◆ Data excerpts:

□ □ □

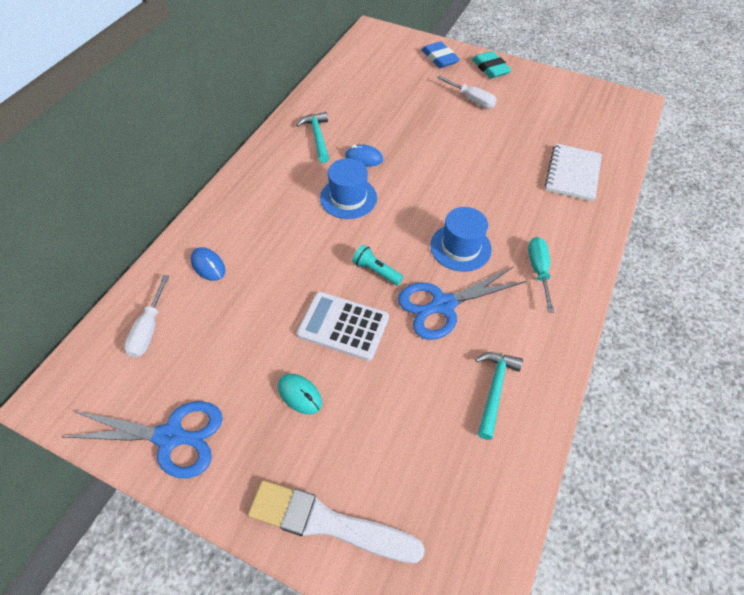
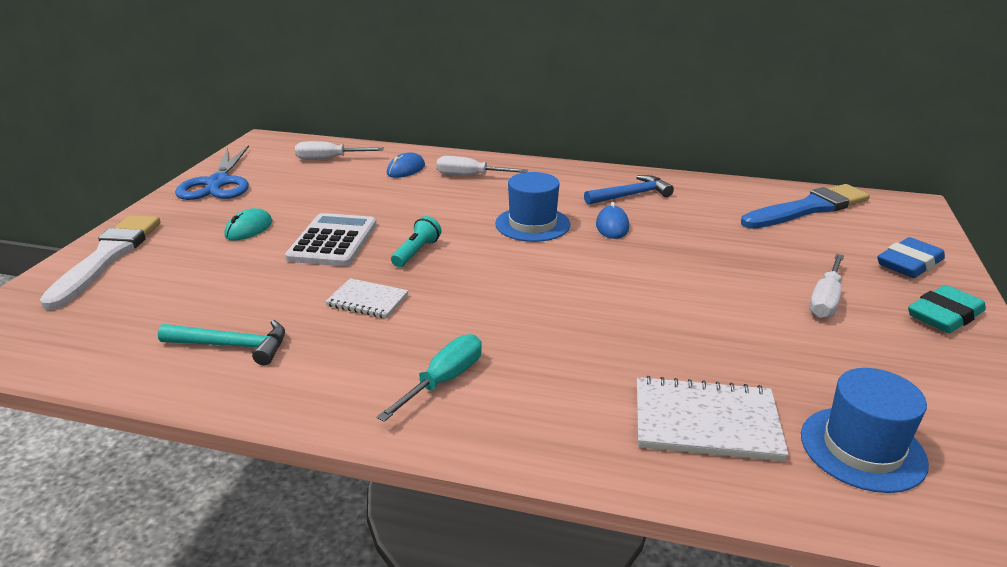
camera: 80 degrees right, 25 degrees down
turquoise hammer [296,112,329,163] -> blue hammer [584,175,674,205]
blue scissors [398,266,527,340] -> white notebook [325,278,409,318]
blue hat [430,207,492,272] -> blue hat moved to [801,368,929,493]
turquoise screwdriver [528,237,554,312] -> turquoise screwdriver turned 45 degrees counterclockwise [377,334,482,422]
none -> white screwdriver [436,156,528,176]
none -> blue brush [741,184,870,229]

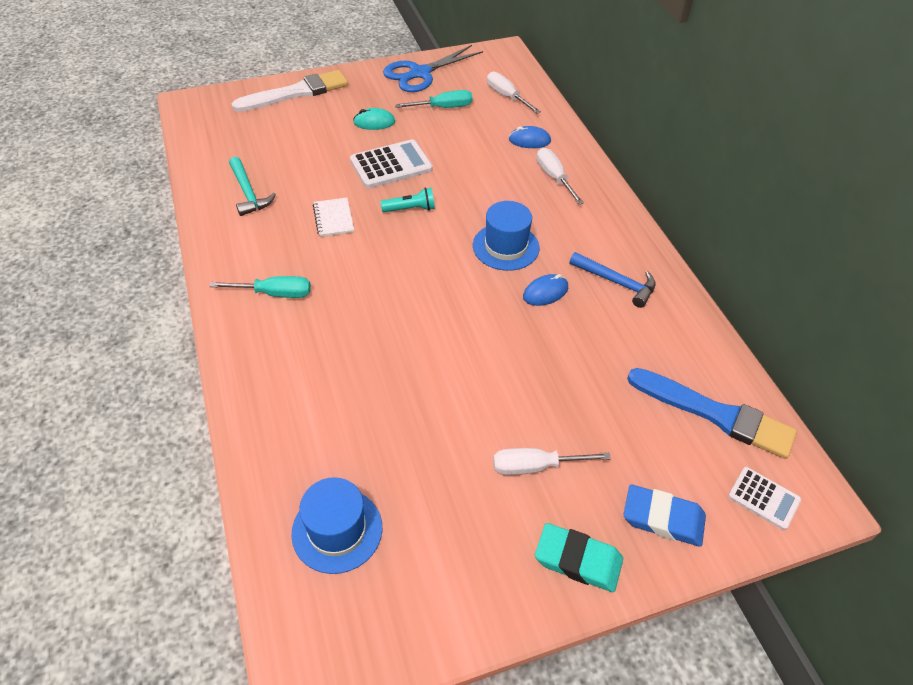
camera: 55 degrees right, 20 degrees up
white notebook [637,376,789,461] -> none
none -> turquoise screwdriver [395,90,473,108]
none -> white calculator [728,467,801,530]

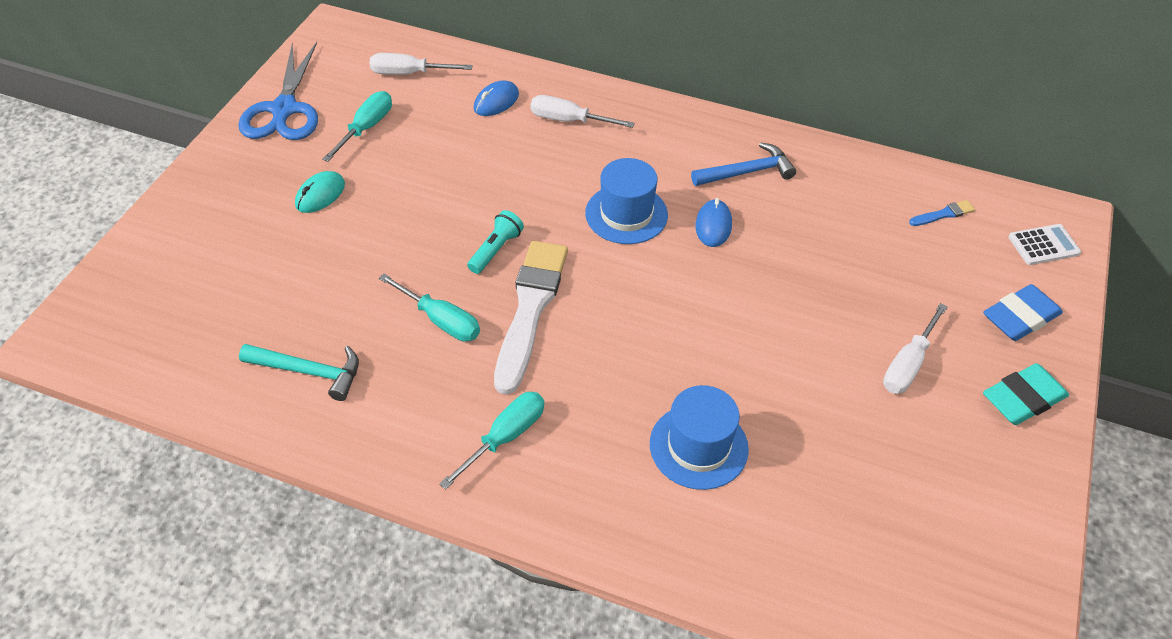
camera: 50 degrees left, 0 degrees up
white brush [232,70,348,112] -> white brush moved to [494,241,568,395]
blue hat [291,477,382,574] -> blue hat moved to [650,385,749,490]
white notebook [313,198,354,237] -> turquoise screwdriver [379,274,480,342]
white calculator [350,139,433,189] -> none
blue brush [627,368,797,459] -> blue brush [909,200,975,226], size x0.41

□ □ □

◆ Try it:
Leave every picture out. Retype the remaining data exactly.

◆ Response below:
camera: 80 degrees right, 25 degrees down
turquoise hammer [296,112,329,163] -> blue hammer [584,175,674,205]
blue scissors [398,266,527,340] -> white notebook [325,278,409,318]
blue hat [430,207,492,272] -> blue hat moved to [801,368,929,493]
turquoise screwdriver [528,237,554,312] -> turquoise screwdriver turned 45 degrees counterclockwise [377,334,482,422]
none -> white screwdriver [436,156,528,176]
none -> blue brush [741,184,870,229]

camera: 55 degrees right, 20 degrees up
white notebook [637,376,789,461] -> none
none -> turquoise screwdriver [395,90,473,108]
none -> white calculator [728,467,801,530]

camera: 50 degrees left, 0 degrees up
white brush [232,70,348,112] -> white brush moved to [494,241,568,395]
blue hat [291,477,382,574] -> blue hat moved to [650,385,749,490]
white notebook [313,198,354,237] -> turquoise screwdriver [379,274,480,342]
white calculator [350,139,433,189] -> none
blue brush [627,368,797,459] -> blue brush [909,200,975,226], size x0.41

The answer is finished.